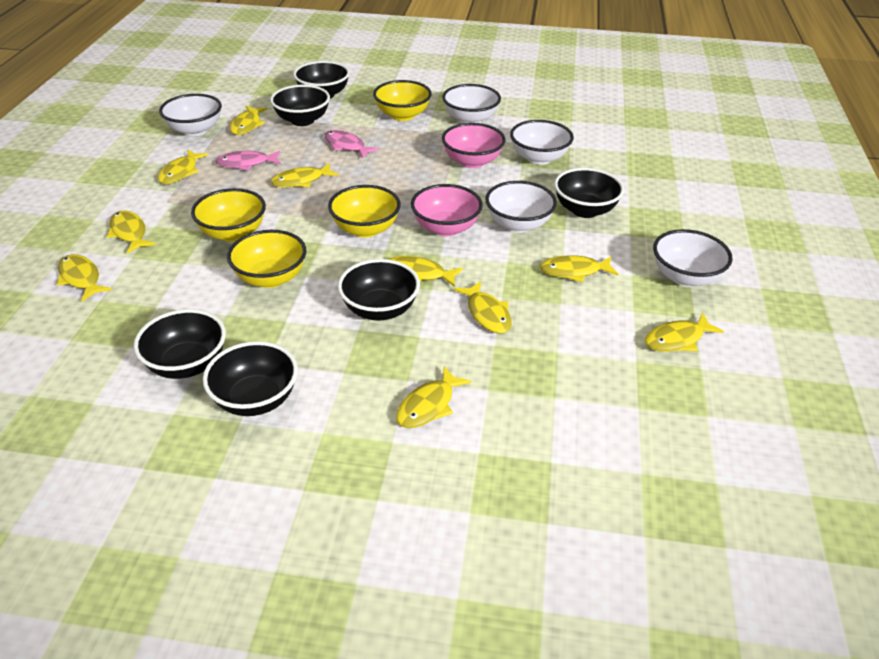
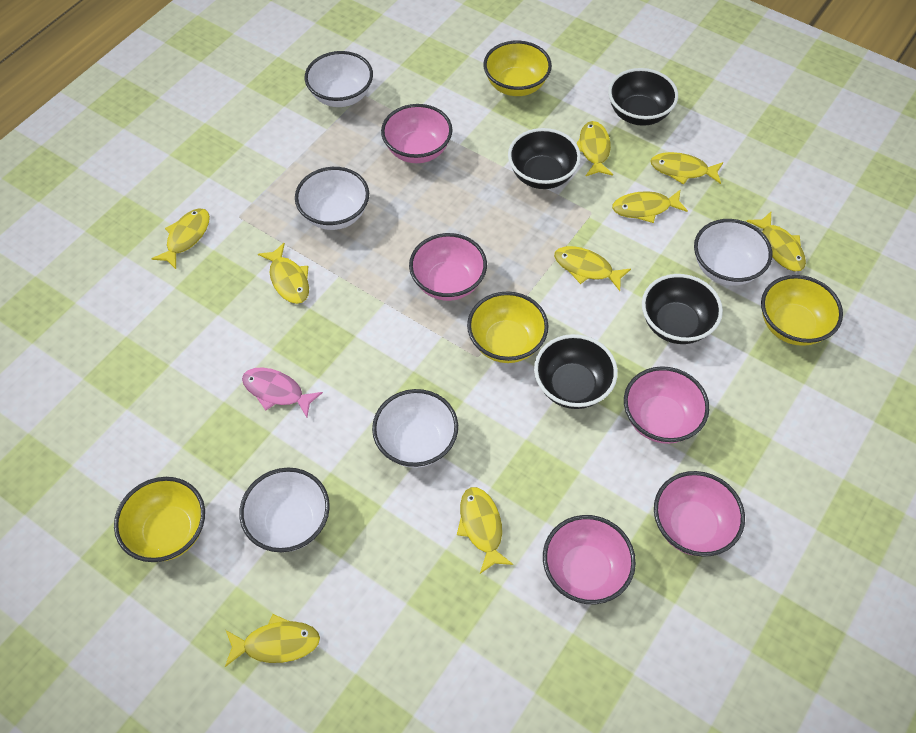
black bowl: [134,309,226,379] [203,341,298,416] [270,85,330,126] [293,61,350,99] [338,259,420,321] [554,168,624,218] = 6 -> [508,128,581,189] [534,334,618,409] [608,68,678,126] [642,274,723,344] = 4
pink bowl: [411,184,483,236] [442,123,506,168] = 2 -> [381,104,452,163] [409,233,487,301] [543,515,636,604] [624,366,709,444] [654,471,745,557] = 5
pink fish: [215,151,281,170] [324,130,379,159] = 2 -> [242,367,323,417] = 1
yellow fish: [57,254,112,302] [107,210,155,254] [158,149,209,184] [230,106,267,135] [271,163,339,187] [389,256,463,287] [396,366,471,428] [454,281,512,334] [540,255,618,282] [645,313,724,352] = 10 -> [151,208,210,269] [225,614,320,667] [258,243,309,304] [457,487,513,574] [554,246,631,291] [576,121,613,176] [612,189,688,223] [650,152,723,185] [747,212,806,271] = 9

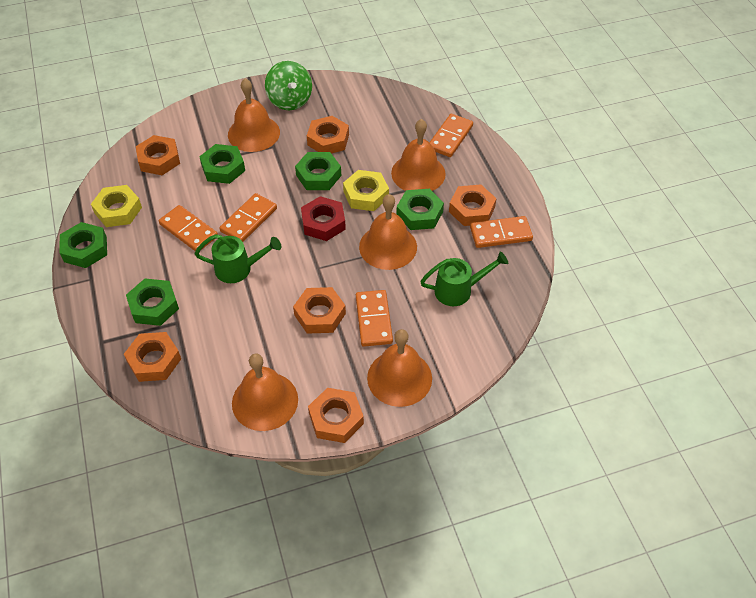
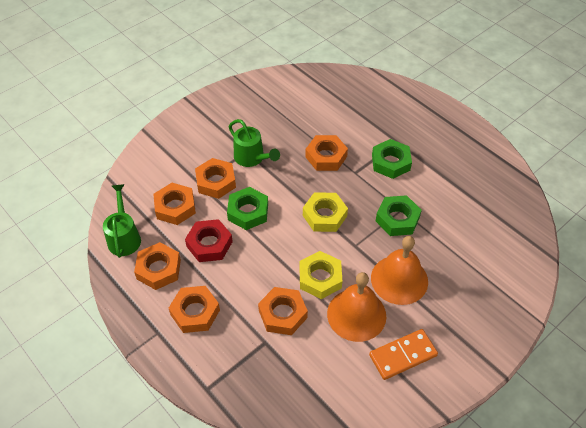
green nut: [60,222,107,268] [126,279,179,326] [199,144,245,184] [295,152,341,190] [396,189,444,230] = 5 -> [227,187,268,230] [372,139,412,179] [376,195,422,236] = 3
green spinning top: [265,61,312,110] = 1 -> none = 0
orange bell: [228,79,280,152] [232,353,298,431] [359,194,417,270] [367,329,432,407] [391,119,446,191] = 5 -> [327,272,386,342] [371,236,428,305] = 2
orange domino: [159,205,218,251] [220,193,277,242] [356,290,393,347] [429,114,473,157] [470,216,533,248] = 5 -> [369,329,438,380] = 1

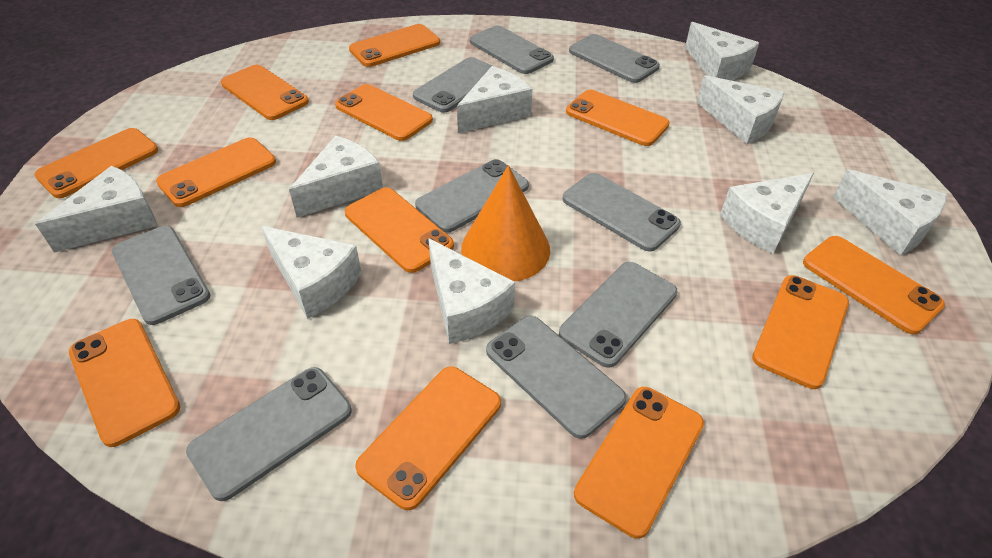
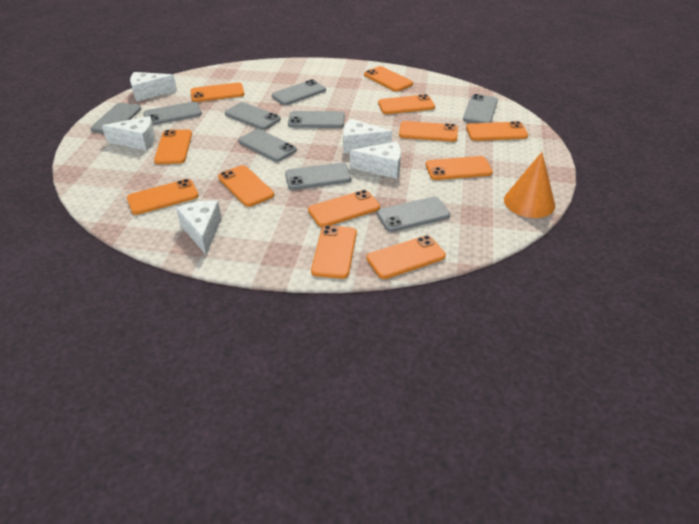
white cheese: [35,166,157,253] [261,226,362,319] [289,136,383,218] [428,238,515,344] [457,66,533,133] [685,22,759,81] [697,75,785,144] [720,173,814,254] [833,169,947,256] = 9 -> [102,116,155,151] [130,72,177,101] [176,200,222,255] [343,119,392,153] [350,141,401,179] = 5

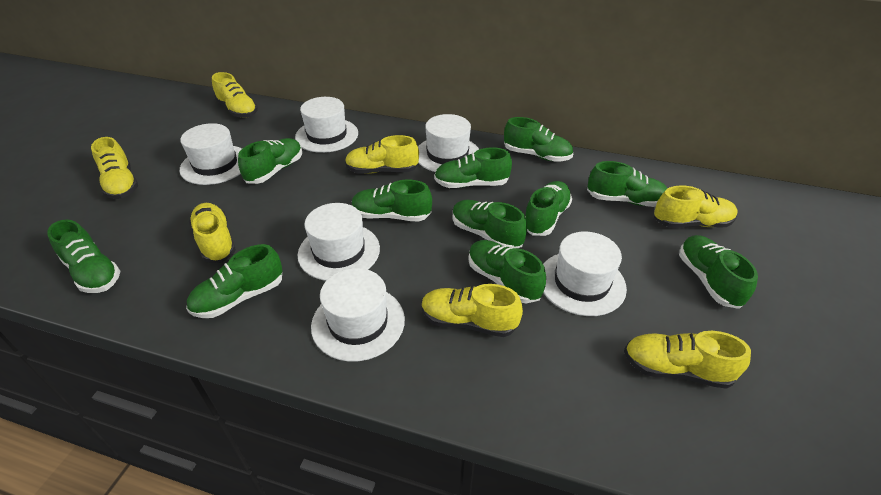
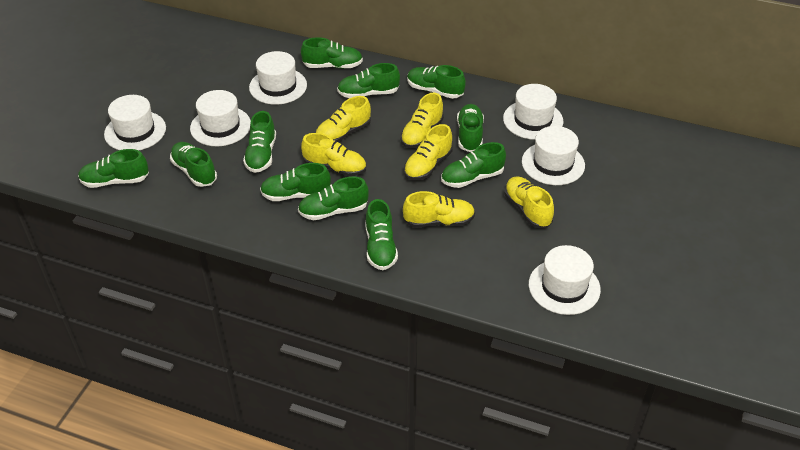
yellow shoe: [91,137,138,199] [189,203,236,263] [212,72,258,118] [345,135,419,174] [421,284,523,337] [624,331,751,389] [654,185,738,228] = 7 -> [301,133,366,176] [316,96,371,142] [401,93,444,148] [403,191,475,228] [404,124,453,180] [504,176,554,228] = 6

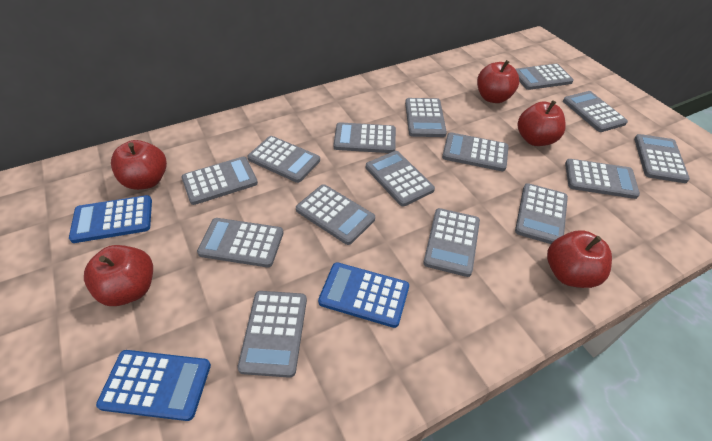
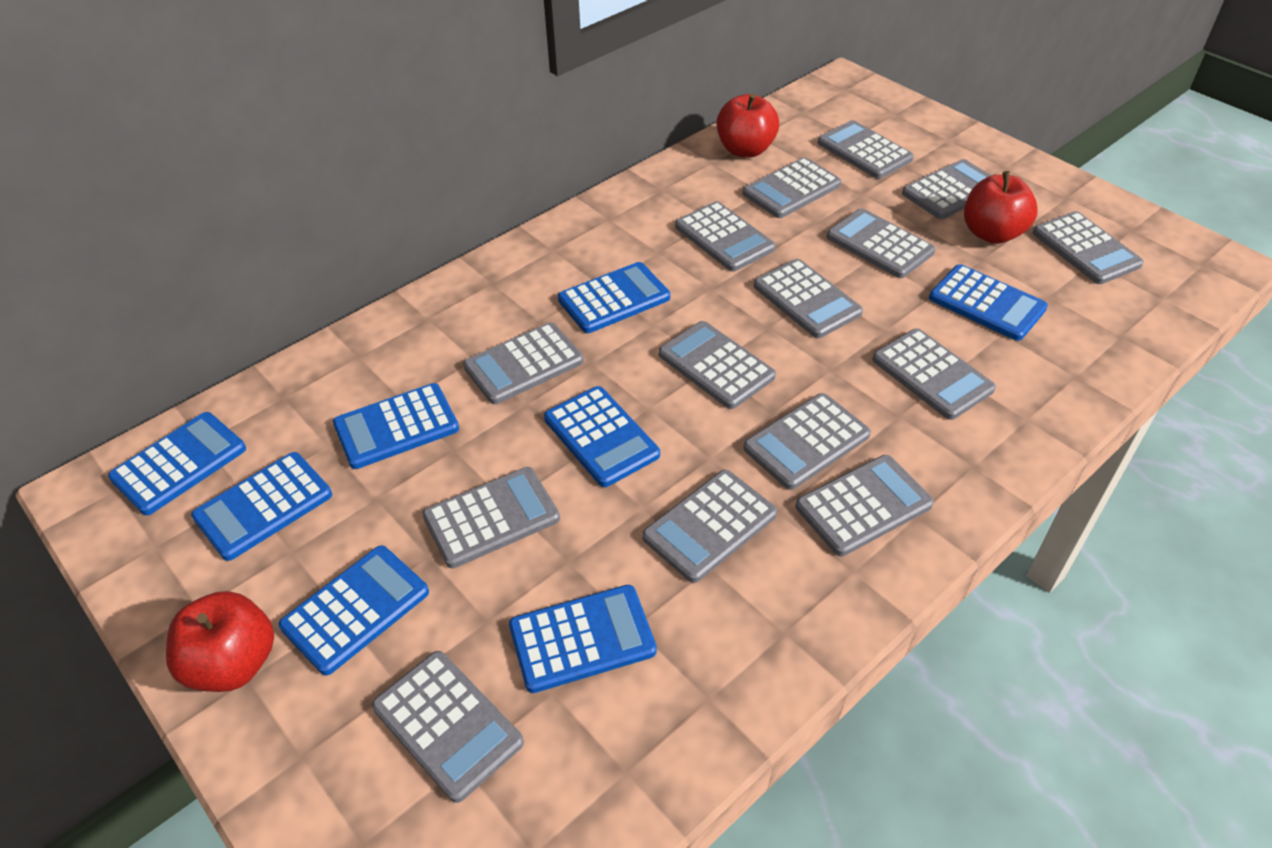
blue calculator: [69,195,152,243] [96,350,211,421] [318,262,409,328] = 3 -> [108,412,246,515] [191,452,332,561] [279,545,429,675] [333,383,459,469] [509,585,657,693] [544,386,660,487] [558,262,670,333] [929,264,1048,341] = 8
red apple: [84,245,153,306] [111,140,167,190] [477,60,519,103] [518,100,566,146] [547,230,612,288] = 5 -> [166,591,274,692] [717,93,779,157] [964,171,1038,244] = 3

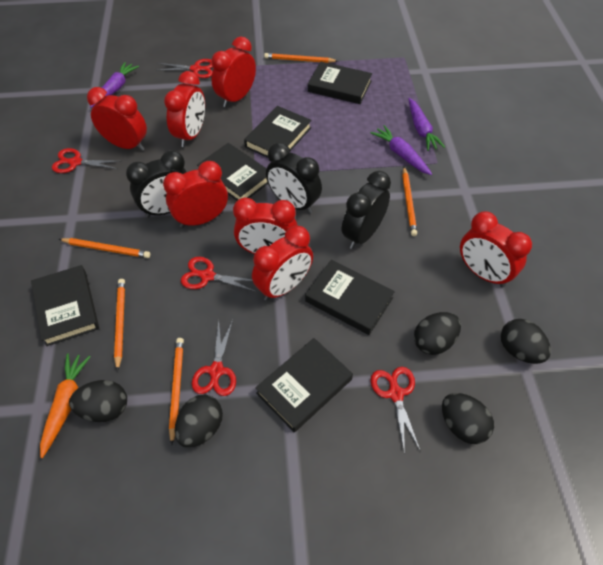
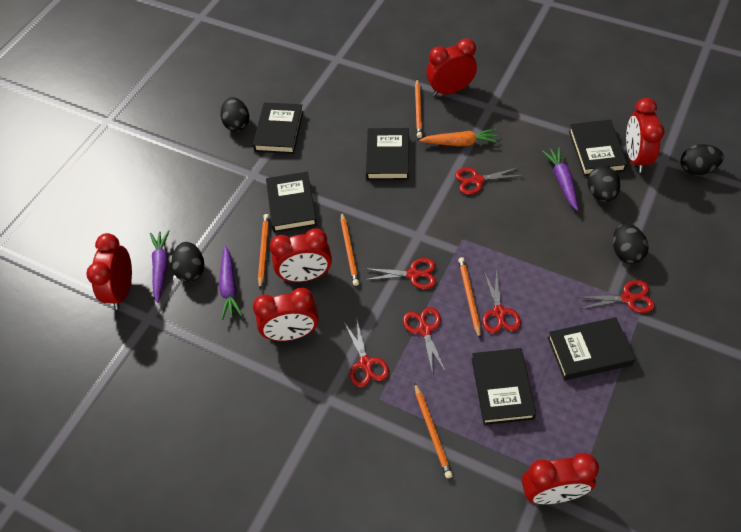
black clock: [126,150,187,218] [266,143,322,214] [342,171,391,249] = 3 -> none = 0
red clock: [87,87,147,151] [163,161,228,228] [164,71,205,147] [211,36,256,107] [233,198,297,254] [252,226,313,301] [460,212,532,287] = 7 -> [86,233,132,310] [253,288,319,341] [270,228,332,282] [426,38,477,96] [522,453,599,504] [626,98,664,173] = 6
red scissors: [52,148,122,173] [155,59,213,78] [181,257,256,292] [192,320,236,396] [371,367,421,454] = 5 -> [344,321,389,387] [364,258,436,289] [403,307,446,375] [455,167,524,195] [482,269,521,333] [577,280,655,313] = 6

***

- [Your objective]:
Where a line of the entries above holds the word "pink", return that line.

- [Written solution]:
pink bowl: [411,184,483,236] [442,123,506,168] = 2 -> [381,104,452,163] [409,233,487,301] [543,515,636,604] [624,366,709,444] [654,471,745,557] = 5
pink fish: [215,151,281,170] [324,130,379,159] = 2 -> [242,367,323,417] = 1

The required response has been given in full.